▸ What is required
Everything from the line holding "wall: (282, 396) -> (397, 218), moved" through the last line below is needed; please reproduce those lines exactly, adding nothing.

** Dataset entries follows **

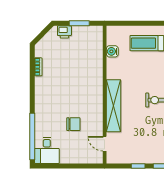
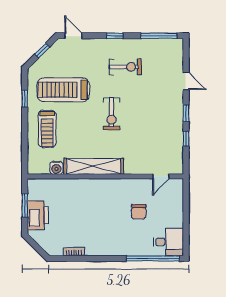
printer: (64, 32) -> (38, 215), width x1.87, depth x1.48
shelving: (114, 106) -> (94, 166), moved
chair: (73, 124) -> (139, 212), turned 180

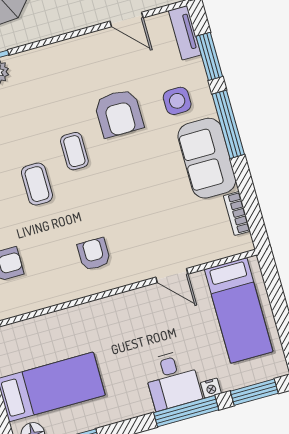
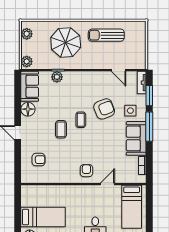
armchair: (119, 113) -> (104, 109), turned -111
armchair: (94, 254) -> (86, 171), moved
door: (172, 276) -> (107, 184), swing flipped

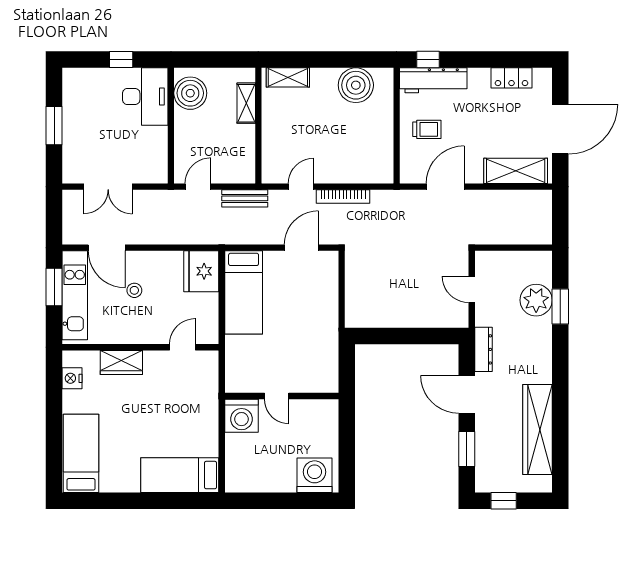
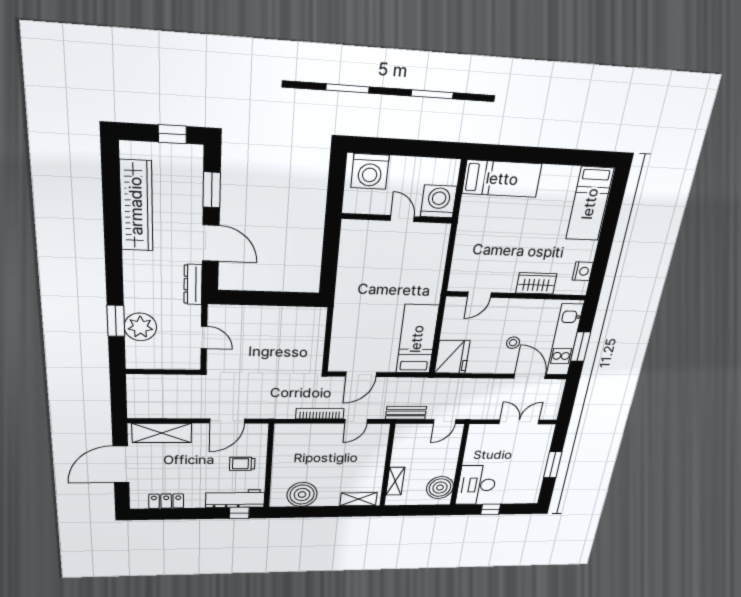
door: (277, 396) -> (402, 219), moved
wall: (282, 396) -> (397, 218), moved
washing machine: (241, 416) -> (439, 201), moved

** End of Dataset entries **

▸ Exercise solution
wall: (282, 396) -> (397, 218), moved
washing machine: (241, 416) -> (439, 201), moved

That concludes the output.